ABOUT THIS TASK: Pictures must be dropped from the copy of the entries below; all else is returned exactly.

SUPPLIED RECORDS:

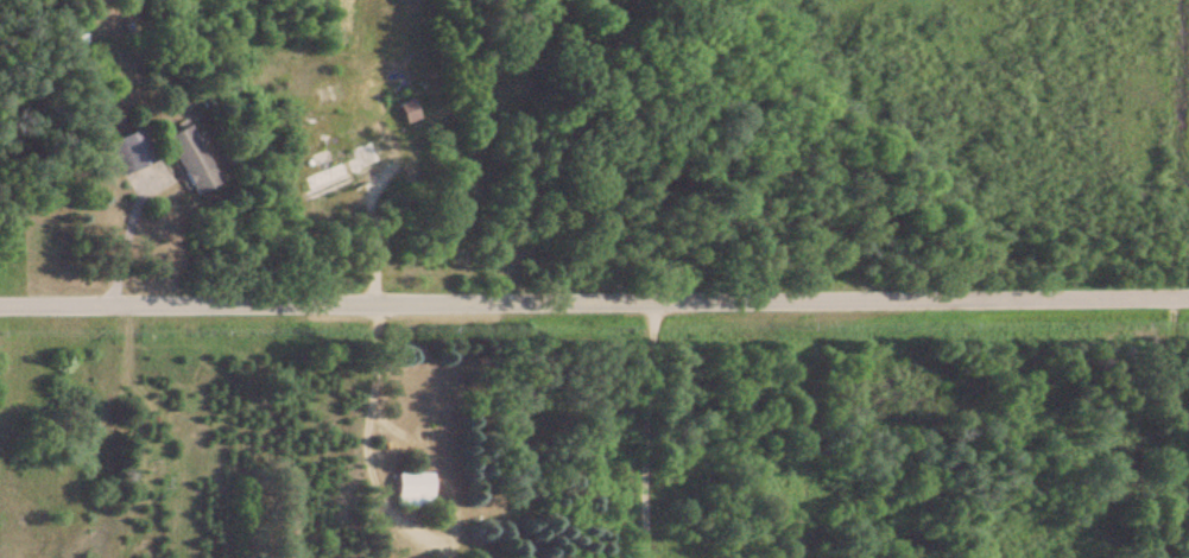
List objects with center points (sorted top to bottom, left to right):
building: (126, 151)
building: (186, 160)
building: (336, 173)
road: (594, 305)
road: (1180, 352)
road: (684, 432)
building: (408, 491)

ANSWER TO THIS EXERCISE:
List objects with center points (sorted top to bottom, left to right):
building: (126, 151)
building: (186, 160)
building: (336, 173)
road: (594, 305)
road: (1180, 352)
road: (684, 432)
building: (408, 491)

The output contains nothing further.